** Begin Records for the task **

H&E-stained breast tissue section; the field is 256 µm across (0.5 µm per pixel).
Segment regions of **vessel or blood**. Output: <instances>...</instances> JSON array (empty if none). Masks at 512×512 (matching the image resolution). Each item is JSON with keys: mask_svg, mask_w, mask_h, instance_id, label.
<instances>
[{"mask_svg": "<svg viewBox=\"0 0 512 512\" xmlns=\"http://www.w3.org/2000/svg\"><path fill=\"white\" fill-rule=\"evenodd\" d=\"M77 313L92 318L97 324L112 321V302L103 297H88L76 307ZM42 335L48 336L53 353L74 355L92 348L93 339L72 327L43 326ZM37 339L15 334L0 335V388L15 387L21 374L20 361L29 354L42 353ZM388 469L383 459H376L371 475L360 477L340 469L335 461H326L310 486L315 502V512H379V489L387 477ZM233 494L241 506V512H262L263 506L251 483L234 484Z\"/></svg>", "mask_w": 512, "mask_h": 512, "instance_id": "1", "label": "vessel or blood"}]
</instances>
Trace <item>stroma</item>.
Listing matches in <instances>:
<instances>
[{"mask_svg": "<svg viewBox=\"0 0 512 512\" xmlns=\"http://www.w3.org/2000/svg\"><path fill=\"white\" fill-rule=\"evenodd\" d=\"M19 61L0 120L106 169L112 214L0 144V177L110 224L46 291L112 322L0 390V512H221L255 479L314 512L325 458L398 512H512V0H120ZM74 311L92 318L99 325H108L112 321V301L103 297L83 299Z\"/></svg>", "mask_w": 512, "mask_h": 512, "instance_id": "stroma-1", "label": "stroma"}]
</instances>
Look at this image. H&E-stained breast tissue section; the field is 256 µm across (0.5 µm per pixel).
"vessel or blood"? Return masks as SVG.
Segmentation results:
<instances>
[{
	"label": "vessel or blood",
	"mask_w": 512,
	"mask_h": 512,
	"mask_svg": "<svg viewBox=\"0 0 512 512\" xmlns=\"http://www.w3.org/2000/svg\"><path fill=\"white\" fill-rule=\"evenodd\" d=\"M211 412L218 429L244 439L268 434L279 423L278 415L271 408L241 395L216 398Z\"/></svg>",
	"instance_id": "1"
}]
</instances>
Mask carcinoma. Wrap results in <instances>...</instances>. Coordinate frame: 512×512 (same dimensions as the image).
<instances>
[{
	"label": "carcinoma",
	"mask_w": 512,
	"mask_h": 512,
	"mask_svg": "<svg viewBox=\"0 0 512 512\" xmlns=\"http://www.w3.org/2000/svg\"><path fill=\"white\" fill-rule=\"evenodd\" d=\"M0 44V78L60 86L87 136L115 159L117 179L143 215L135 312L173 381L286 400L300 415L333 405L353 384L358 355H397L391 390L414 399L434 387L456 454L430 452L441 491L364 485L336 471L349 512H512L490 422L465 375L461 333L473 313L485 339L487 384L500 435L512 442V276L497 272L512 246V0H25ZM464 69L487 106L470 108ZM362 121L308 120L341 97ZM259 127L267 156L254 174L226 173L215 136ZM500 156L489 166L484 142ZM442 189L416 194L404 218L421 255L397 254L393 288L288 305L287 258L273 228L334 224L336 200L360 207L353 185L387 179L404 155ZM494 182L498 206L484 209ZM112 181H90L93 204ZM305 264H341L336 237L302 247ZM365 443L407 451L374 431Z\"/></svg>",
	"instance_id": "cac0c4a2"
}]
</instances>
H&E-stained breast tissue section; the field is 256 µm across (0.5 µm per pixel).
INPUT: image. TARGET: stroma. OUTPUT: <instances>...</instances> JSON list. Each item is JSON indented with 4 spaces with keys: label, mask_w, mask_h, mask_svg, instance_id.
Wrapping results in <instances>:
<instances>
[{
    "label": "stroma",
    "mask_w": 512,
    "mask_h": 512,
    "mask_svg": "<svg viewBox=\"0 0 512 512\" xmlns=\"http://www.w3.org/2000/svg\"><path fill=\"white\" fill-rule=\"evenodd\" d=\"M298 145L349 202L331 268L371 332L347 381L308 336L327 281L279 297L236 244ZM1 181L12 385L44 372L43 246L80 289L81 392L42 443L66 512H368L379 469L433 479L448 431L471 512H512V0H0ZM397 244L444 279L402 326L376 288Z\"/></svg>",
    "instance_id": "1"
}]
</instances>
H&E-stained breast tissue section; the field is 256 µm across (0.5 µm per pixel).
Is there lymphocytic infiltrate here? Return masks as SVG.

** End Records for the task **

- Your instructions
The listing above should be transcribed in full, exactly as written.

- Answer below
H&E-stained breast tissue section; the field is 256 µm across (0.5 µm per pixel).
Segment regions of **vessel or blood**. Output: <instances>...</instances> JSON array (empty if none). Masks at 512×512 (matching the image resolution). Each item is JSON with keys: mask_svg, mask_w, mask_h, instance_id, label.
<instances>
[{"mask_svg": "<svg viewBox=\"0 0 512 512\" xmlns=\"http://www.w3.org/2000/svg\"><path fill=\"white\" fill-rule=\"evenodd\" d=\"M77 313L92 318L97 324L112 321V302L103 297H88L76 307ZM42 335L48 336L53 353L74 355L92 348L93 339L72 327L43 326ZM37 339L15 334L0 335V388L15 387L21 374L20 361L29 354L42 353ZM388 469L383 459H376L371 475L360 477L340 469L335 461H326L310 486L315 502V512H379V489L387 477ZM233 494L241 506V512H262L263 506L251 483L234 484Z\"/></svg>", "mask_w": 512, "mask_h": 512, "instance_id": "1", "label": "vessel or blood"}]
</instances>
Trace <item>stroma</item>.
Listing matches in <instances>:
<instances>
[{"mask_svg": "<svg viewBox=\"0 0 512 512\" xmlns=\"http://www.w3.org/2000/svg\"><path fill=\"white\" fill-rule=\"evenodd\" d=\"M19 61L0 120L106 169L112 214L0 144V177L110 224L46 291L112 322L0 390V512H221L255 479L314 512L325 458L398 512H512V0H120ZM74 311L92 318L99 325H108L112 321V301L103 297L83 299Z\"/></svg>", "mask_w": 512, "mask_h": 512, "instance_id": "stroma-1", "label": "stroma"}]
</instances>
Look at this image. H&E-stained breast tissue section; the field is 256 µm across (0.5 µm per pixel).
"vessel or blood"? Return masks as SVG.
Segmentation results:
<instances>
[{
	"label": "vessel or blood",
	"mask_w": 512,
	"mask_h": 512,
	"mask_svg": "<svg viewBox=\"0 0 512 512\" xmlns=\"http://www.w3.org/2000/svg\"><path fill=\"white\" fill-rule=\"evenodd\" d=\"M211 412L218 429L244 439L268 434L279 423L278 415L271 408L241 395L216 398Z\"/></svg>",
	"instance_id": "1"
}]
</instances>
Mask carcinoma. Wrap results in <instances>...</instances>. Coordinate frame: 512×512 (same dimensions as the image).
<instances>
[{
	"label": "carcinoma",
	"mask_w": 512,
	"mask_h": 512,
	"mask_svg": "<svg viewBox=\"0 0 512 512\" xmlns=\"http://www.w3.org/2000/svg\"><path fill=\"white\" fill-rule=\"evenodd\" d=\"M0 44V78L60 86L87 136L115 159L117 179L143 215L135 312L173 381L286 400L300 415L333 405L353 384L358 355H397L391 390L414 399L434 387L456 454L430 452L441 491L364 485L336 471L349 512H512L490 422L465 375L461 333L473 313L485 339L487 384L500 435L512 442V276L497 272L512 246V0H25ZM464 69L487 106L470 108ZM362 121L308 120L341 97ZM259 127L267 156L254 174L226 173L215 136ZM500 156L489 166L484 142ZM442 189L416 194L404 218L421 255L397 254L393 288L288 305L287 258L273 228L334 224L336 200L360 207L353 185L387 179L404 155ZM494 182L498 206L484 209ZM112 181H90L93 204ZM305 264H341L336 237L302 247ZM365 443L407 451L374 431Z\"/></svg>",
	"instance_id": "cac0c4a2"
}]
</instances>
H&E-stained breast tissue section; the field is 256 µm across (0.5 µm per pixel).
INPUT: image. TARGET: stroma. OUTPUT: <instances>...</instances> JSON list. Each item is JSON indented with 4 spaces with keys: label, mask_w, mask_h, mask_svg, instance_id.
Wrapping results in <instances>:
<instances>
[{
    "label": "stroma",
    "mask_w": 512,
    "mask_h": 512,
    "mask_svg": "<svg viewBox=\"0 0 512 512\" xmlns=\"http://www.w3.org/2000/svg\"><path fill=\"white\" fill-rule=\"evenodd\" d=\"M298 145L349 202L331 268L371 332L347 381L308 336L327 281L279 297L236 244ZM1 181L12 385L44 372L43 246L80 289L81 392L42 443L66 512H368L379 469L433 479L448 431L471 512H512V0H0ZM397 244L444 279L402 326L376 288Z\"/></svg>",
    "instance_id": "1"
}]
</instances>
H&E-stained breast tissue section; the field is 256 µm across (0.5 µm per pixel).
Is there lymphocytic infiltrate here? Return masks as SVG.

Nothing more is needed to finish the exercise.